* start Stored records *

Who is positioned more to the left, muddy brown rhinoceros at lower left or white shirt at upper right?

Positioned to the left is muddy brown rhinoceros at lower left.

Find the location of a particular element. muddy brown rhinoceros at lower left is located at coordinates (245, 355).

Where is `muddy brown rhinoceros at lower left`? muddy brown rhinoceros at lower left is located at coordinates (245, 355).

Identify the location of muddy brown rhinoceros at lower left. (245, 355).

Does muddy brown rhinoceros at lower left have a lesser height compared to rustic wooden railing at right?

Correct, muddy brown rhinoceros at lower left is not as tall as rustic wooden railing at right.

* end Stored records *

> Stated problem:
Copy all of the material above word for word, keeping every line as it stands.

> Written solution:
Who is positioned more to the left, muddy brown rhinoceros at lower left or white shirt at upper right?

Positioned to the left is muddy brown rhinoceros at lower left.

Find the location of a particular element. muddy brown rhinoceros at lower left is located at coordinates (245, 355).

Where is `muddy brown rhinoceros at lower left`? muddy brown rhinoceros at lower left is located at coordinates (245, 355).

Identify the location of muddy brown rhinoceros at lower left. (245, 355).

Does muddy brown rhinoceros at lower left have a lesser height compared to rustic wooden railing at right?

Correct, muddy brown rhinoceros at lower left is not as tall as rustic wooden railing at right.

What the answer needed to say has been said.